◆ Activity:
Return only the lines of the listing below that run from the line with "camera: 65 degrees left, 10 degrees down" through the line with "none -> blue screwdriver [594,393,686,455]", both ends included, exactly as written.

◆ Input:
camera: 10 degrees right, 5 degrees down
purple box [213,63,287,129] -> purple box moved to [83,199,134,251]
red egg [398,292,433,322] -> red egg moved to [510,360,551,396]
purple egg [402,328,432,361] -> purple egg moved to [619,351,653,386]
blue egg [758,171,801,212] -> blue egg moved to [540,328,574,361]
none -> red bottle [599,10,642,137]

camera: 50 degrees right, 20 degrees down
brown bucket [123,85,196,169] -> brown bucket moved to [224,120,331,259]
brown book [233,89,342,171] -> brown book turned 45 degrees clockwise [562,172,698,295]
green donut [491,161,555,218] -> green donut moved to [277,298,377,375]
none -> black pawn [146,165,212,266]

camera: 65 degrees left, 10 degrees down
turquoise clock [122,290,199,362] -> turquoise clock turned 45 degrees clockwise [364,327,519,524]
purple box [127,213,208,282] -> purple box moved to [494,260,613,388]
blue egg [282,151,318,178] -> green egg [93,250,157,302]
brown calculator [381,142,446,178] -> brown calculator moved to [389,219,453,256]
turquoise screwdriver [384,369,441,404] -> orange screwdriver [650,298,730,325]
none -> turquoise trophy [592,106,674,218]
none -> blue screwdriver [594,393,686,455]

* * *

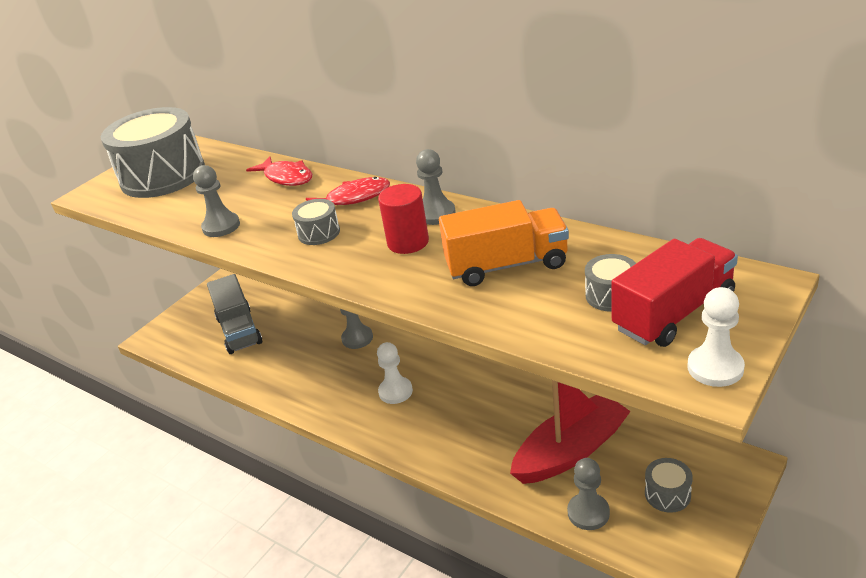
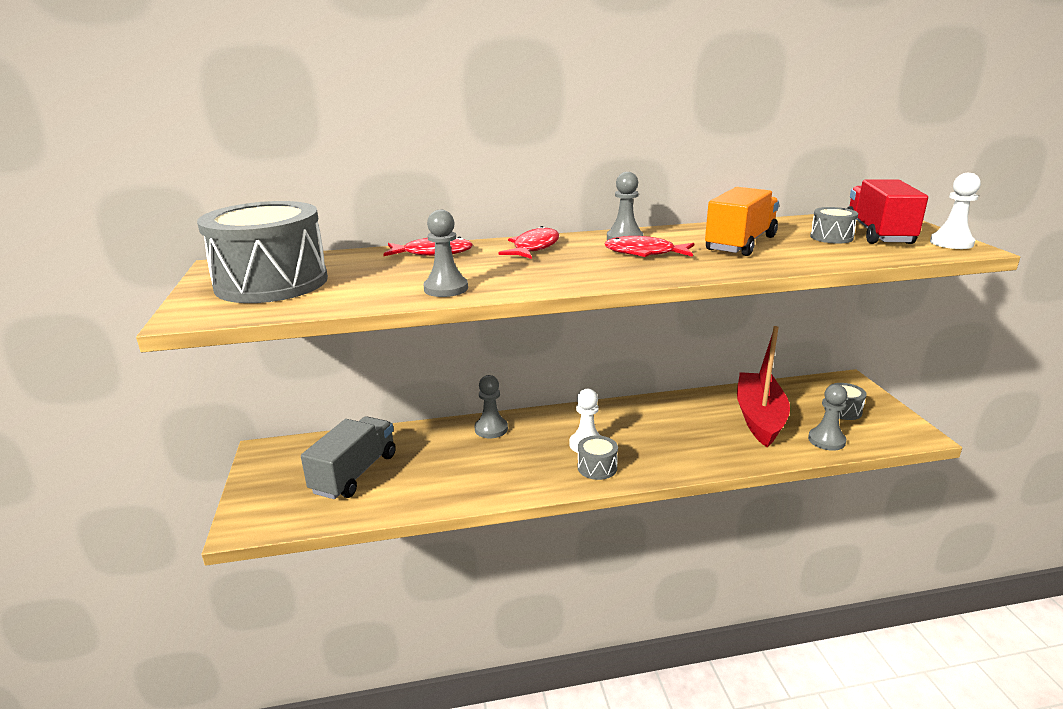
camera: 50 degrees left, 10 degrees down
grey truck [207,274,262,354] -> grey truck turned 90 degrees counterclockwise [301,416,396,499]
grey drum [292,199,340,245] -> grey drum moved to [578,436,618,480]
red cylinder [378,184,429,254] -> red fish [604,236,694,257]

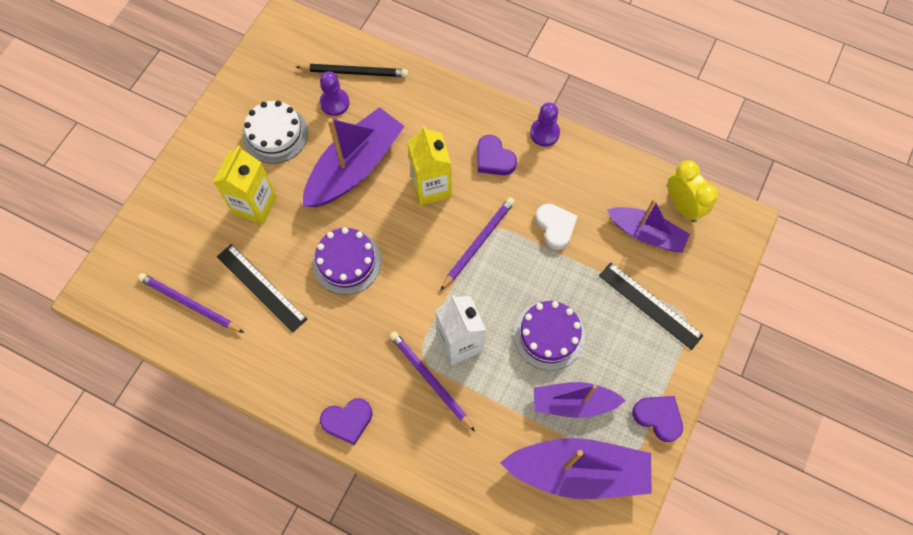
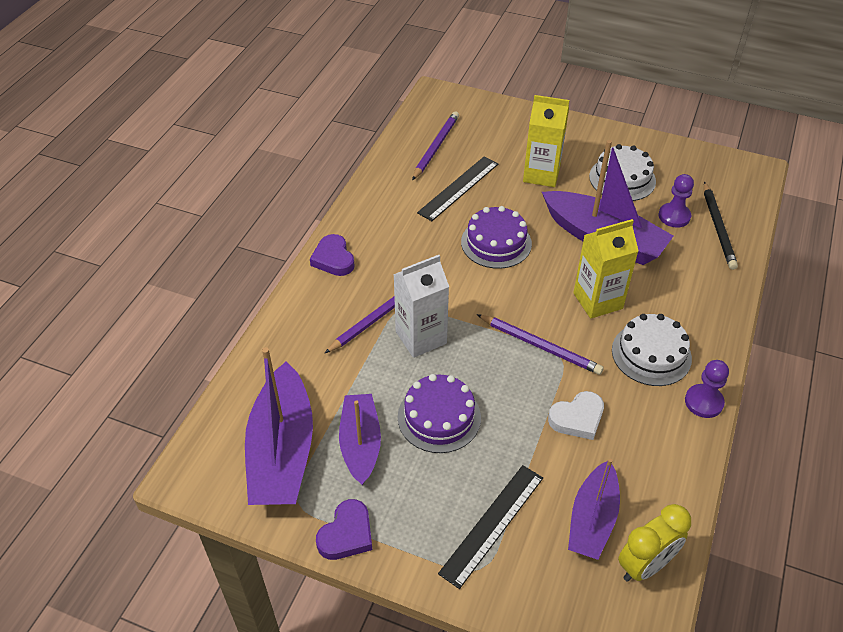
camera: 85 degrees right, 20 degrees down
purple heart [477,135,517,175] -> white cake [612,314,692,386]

◆ Solution below:
camera: 65 degrees left, 10 degrees down
turquoise clock [122,290,199,362] -> turquoise clock turned 45 degrees clockwise [364,327,519,524]
purple box [127,213,208,282] -> purple box moved to [494,260,613,388]
blue egg [282,151,318,178] -> green egg [93,250,157,302]
brown calculator [381,142,446,178] -> brown calculator moved to [389,219,453,256]
turquoise screwdriver [384,369,441,404] -> orange screwdriver [650,298,730,325]
none -> turquoise trophy [592,106,674,218]
none -> blue screwdriver [594,393,686,455]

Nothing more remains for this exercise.